● WHAT IS BEING ASKED:
Nothing but the lines from the one containing "(360, 307) = (634, 216): blue" through the end of the material should be restated, and each exactly.

● SOURCE MATERIAL:
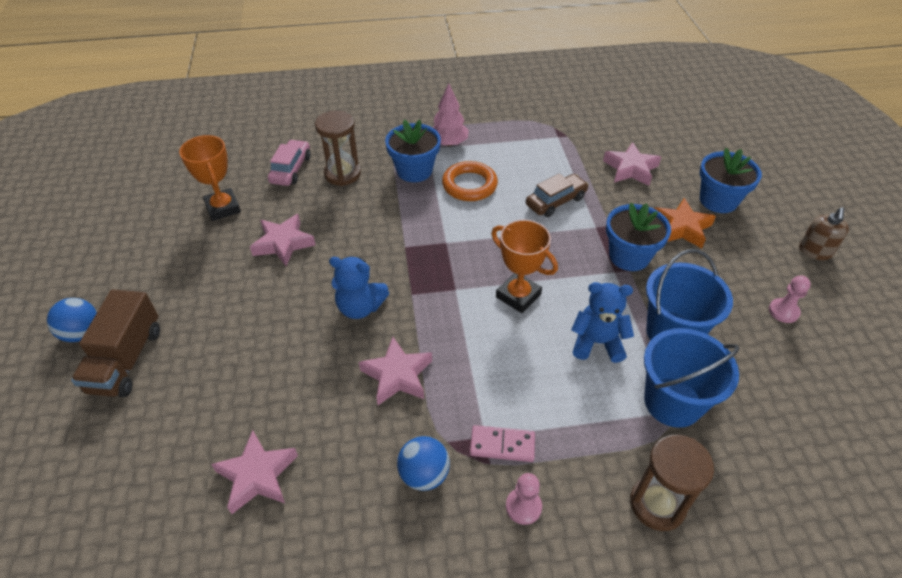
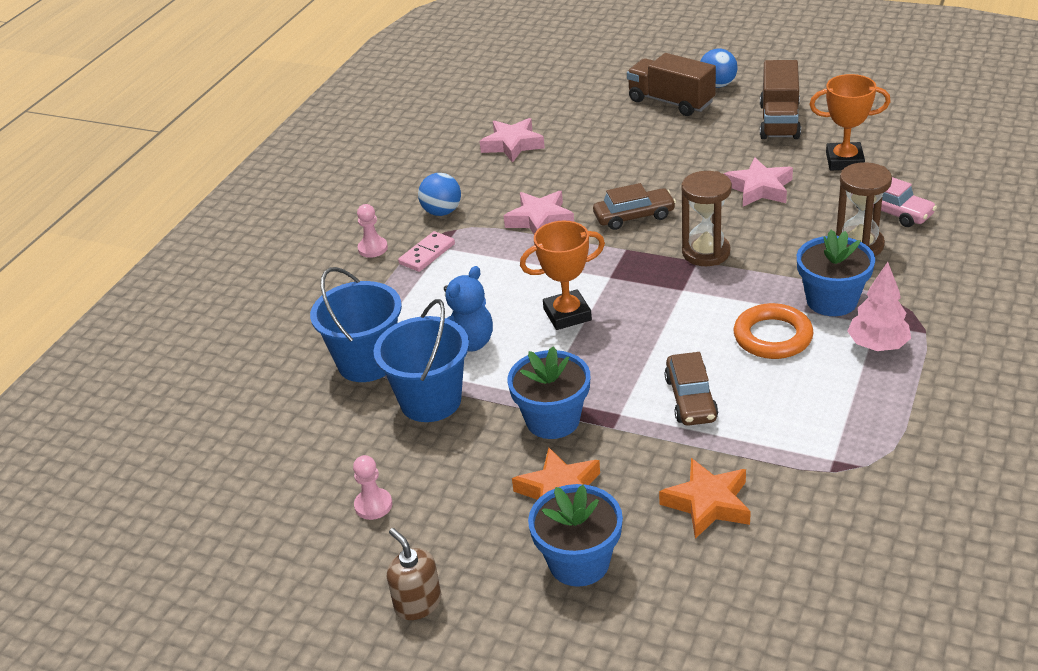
camera: 125 degrees right, 10 degrees down
(158, 264) = (779, 121): none -> brown truck
(360, 307) = (634, 216): blue teddy bear -> brown car
(630, 169) = (708, 503): pink star -> orange star
(657, 504) = (305, 312): brown hourglass -> brown hourglass (706, 252)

● RESULT OF THE EXERCISE:
(360, 307) = (634, 216): blue teddy bear -> brown car
(630, 169) = (708, 503): pink star -> orange star
(657, 504) = (305, 312): brown hourglass -> brown hourglass (706, 252)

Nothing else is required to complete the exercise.